+++ Recorded information +++
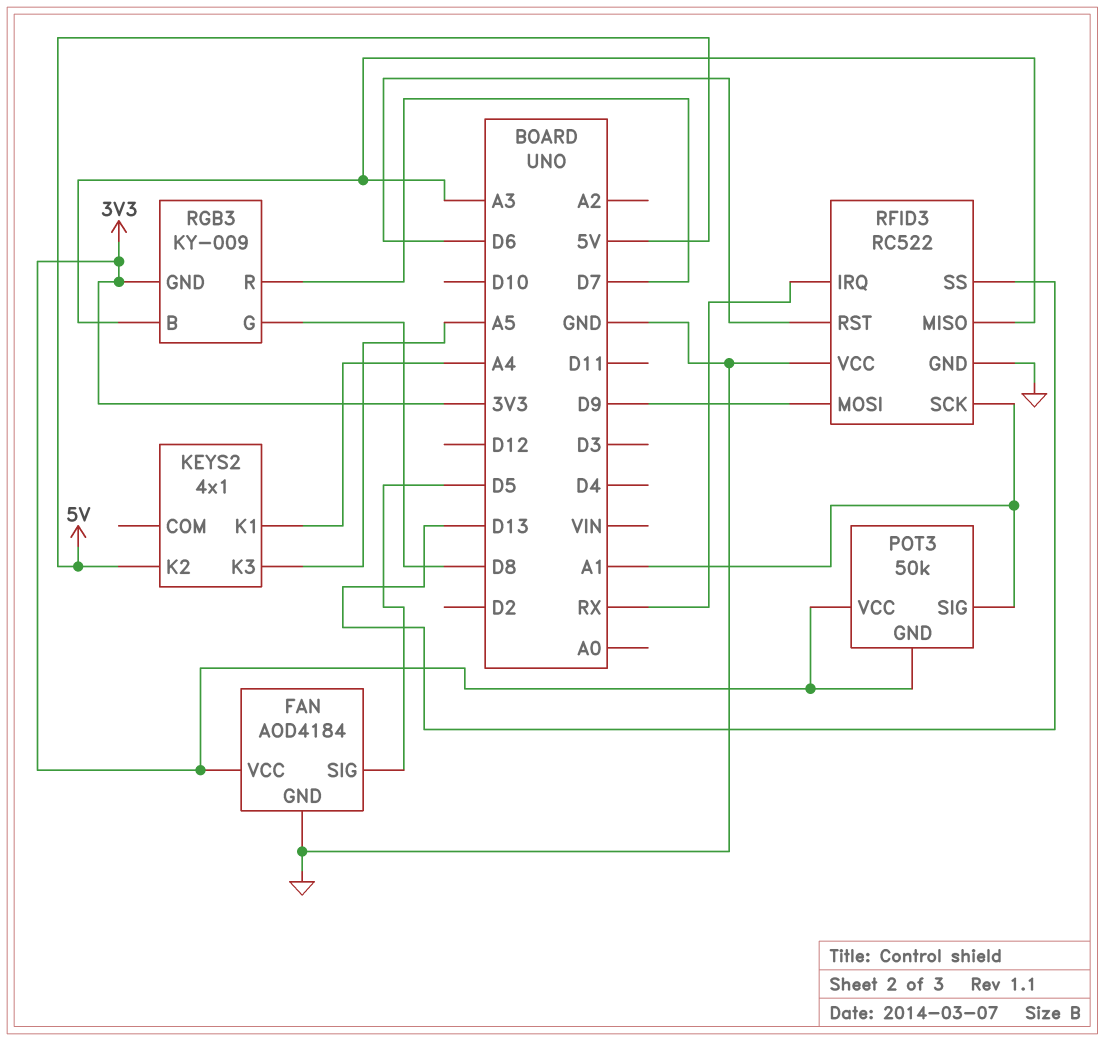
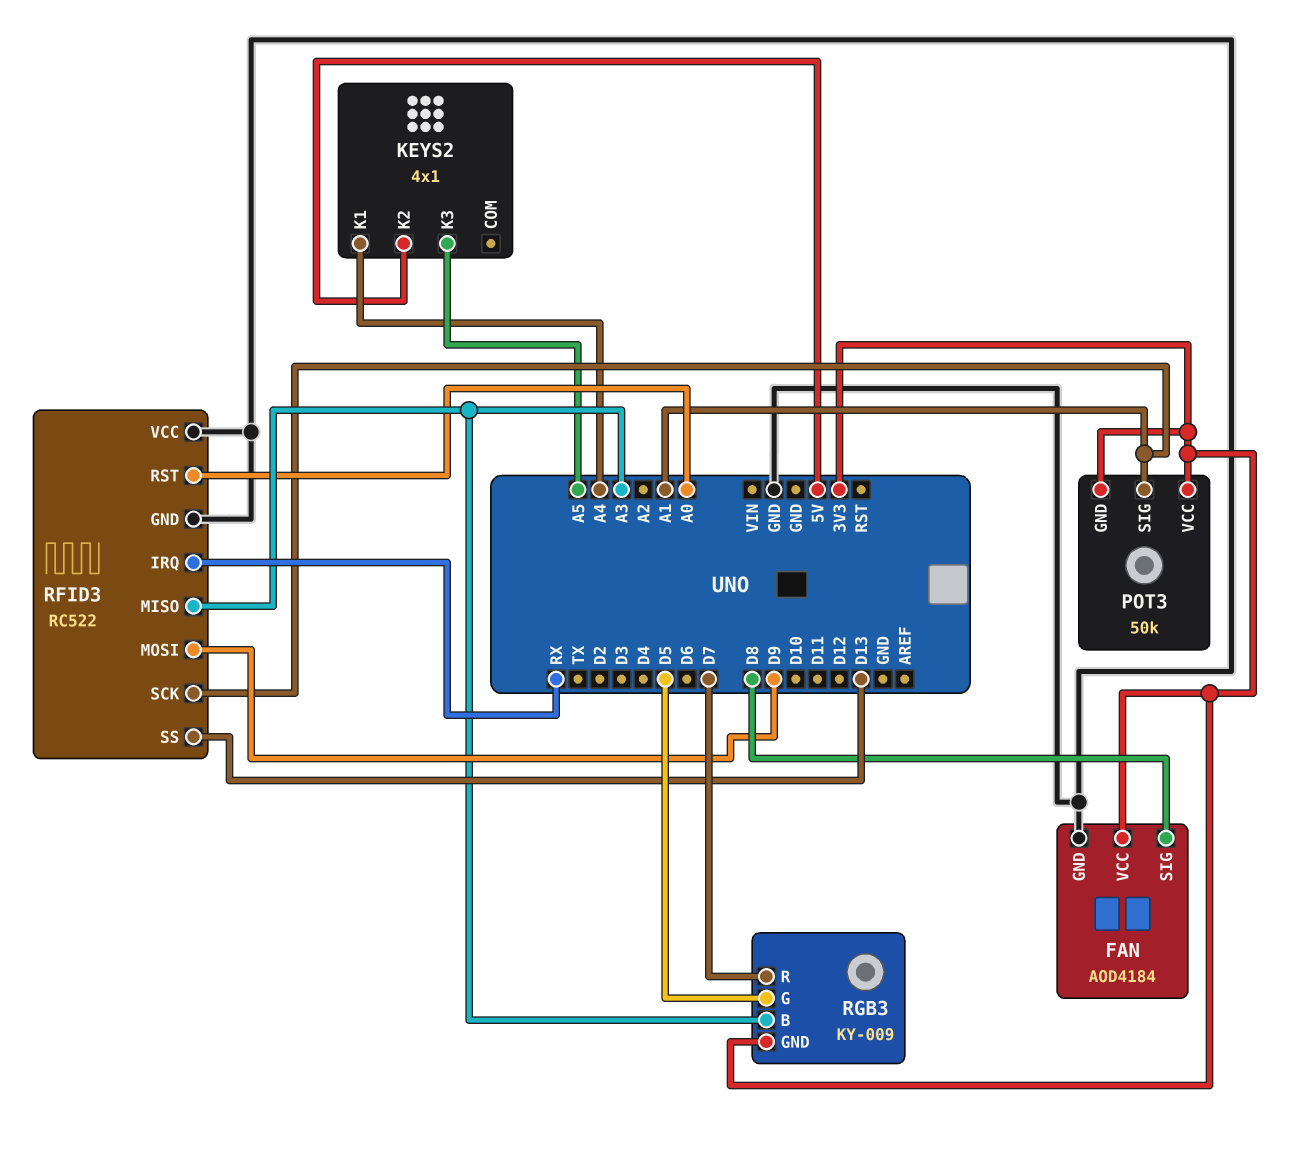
FAN pin SIG: D5 -> D8
RFID3 pin RST: D6 -> A0
RGB3 pin G: D8 -> D5

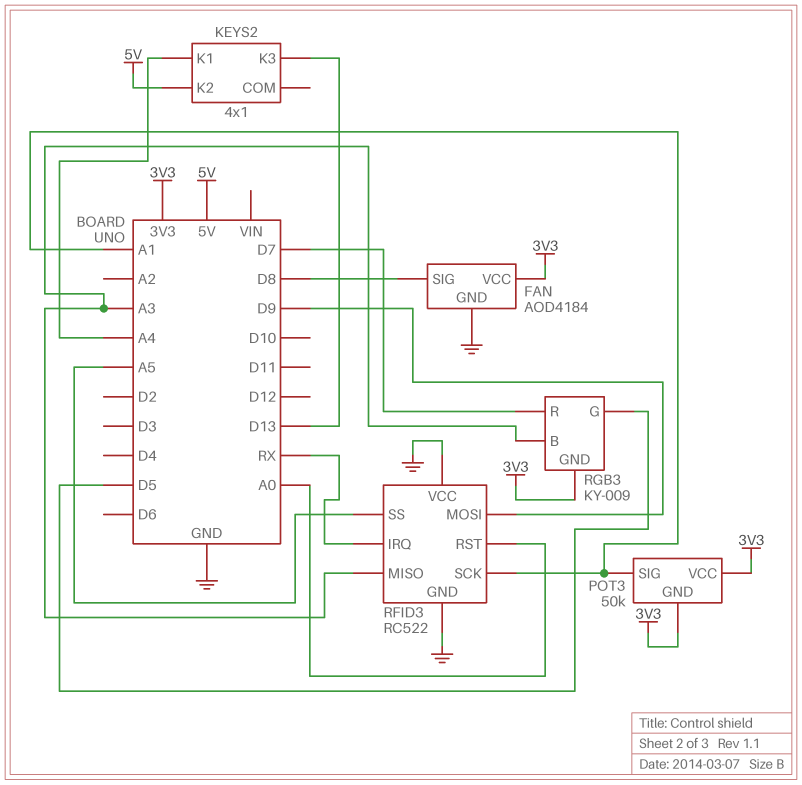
KEYS2 pin K3: A5 -> D13
RFID3 pin SS: D13 -> A5

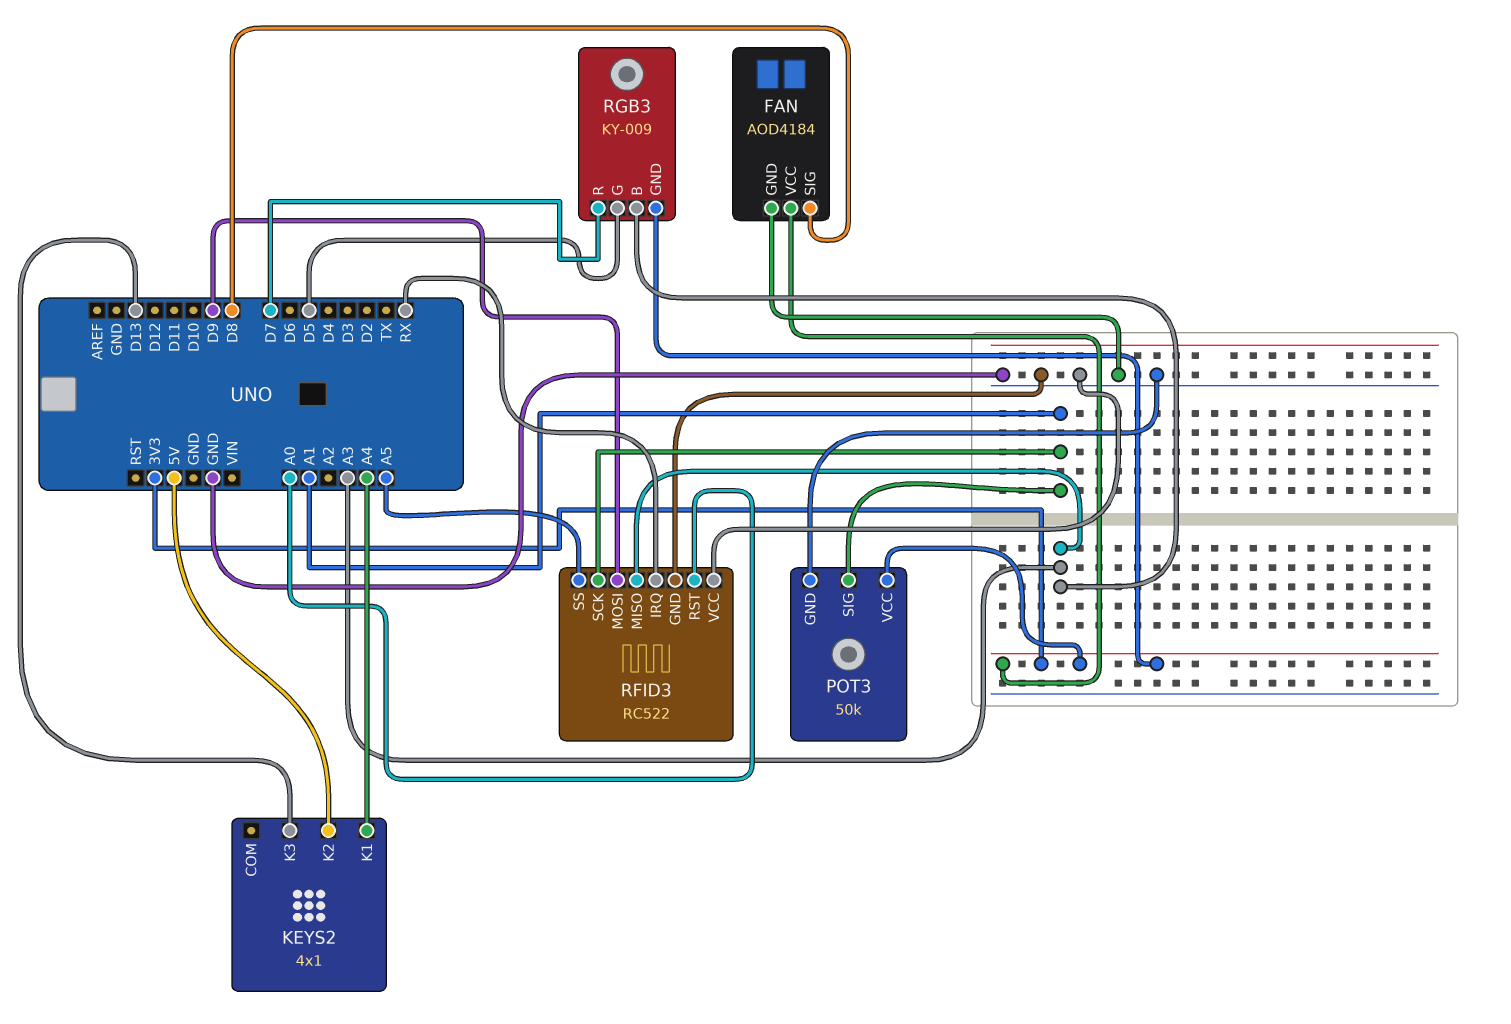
POT3 pin GND: 3V3 -> GND

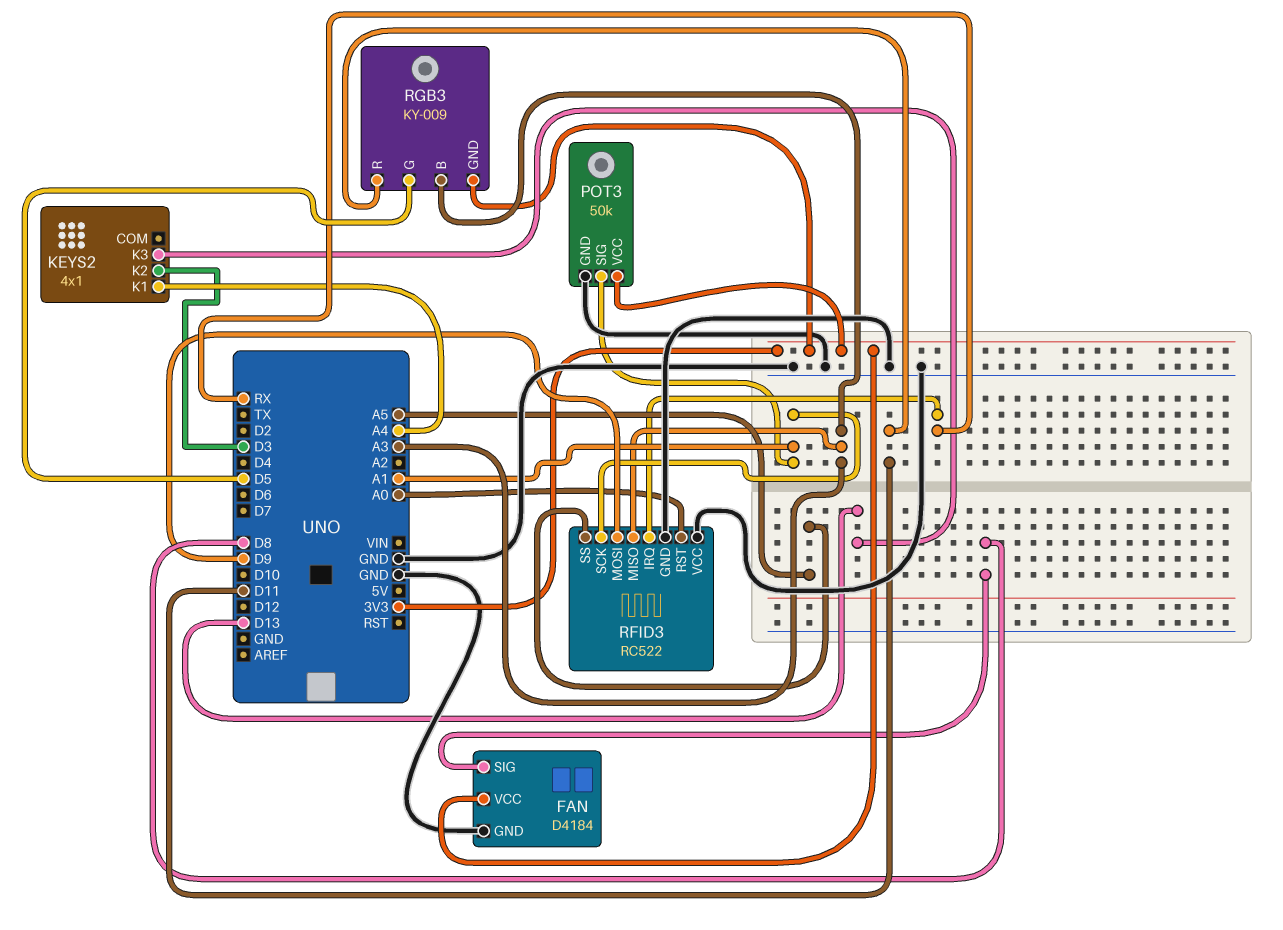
FAN: AOD4184 -> D4184
KEYS2 pin K2: 5V -> D3
RGB3 pin R: D7 -> D11

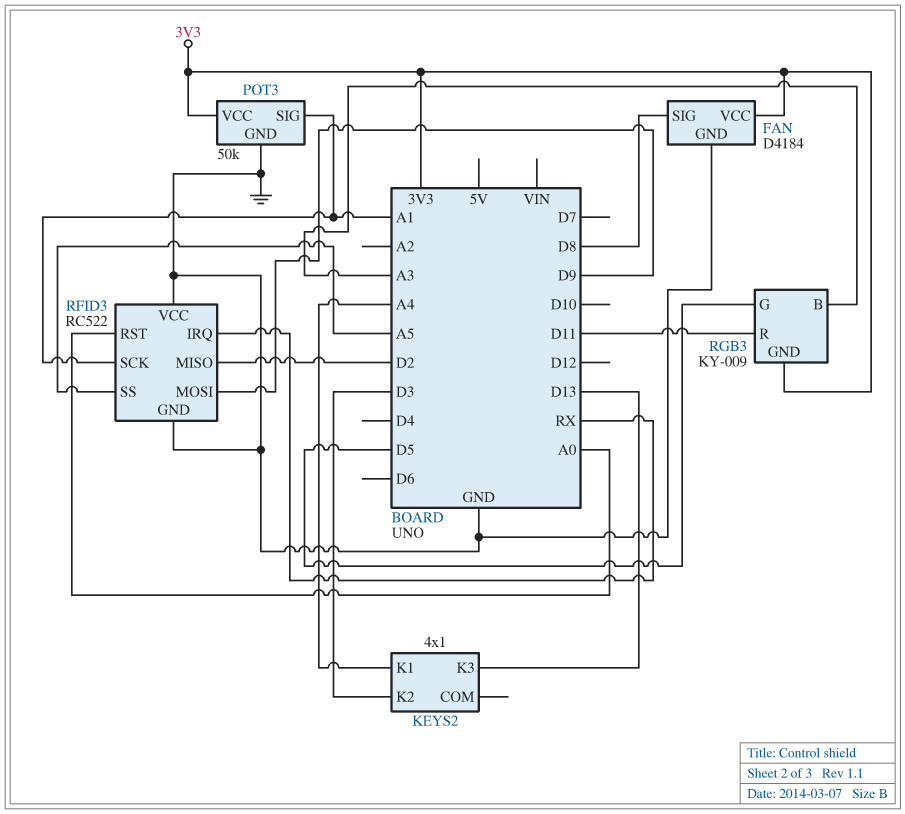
RFID3 pin MISO: A3 -> D2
+++
• [Your goal]: Copy the records above exactly. Do not carry any picture into the copy.

• [The completed task]:
FAN pin SIG: D5 -> D8
RFID3 pin RST: D6 -> A0
RGB3 pin G: D8 -> D5

KEYS2 pin K3: A5 -> D13
RFID3 pin SS: D13 -> A5

POT3 pin GND: 3V3 -> GND

FAN: AOD4184 -> D4184
KEYS2 pin K2: 5V -> D3
RGB3 pin R: D7 -> D11

RFID3 pin MISO: A3 -> D2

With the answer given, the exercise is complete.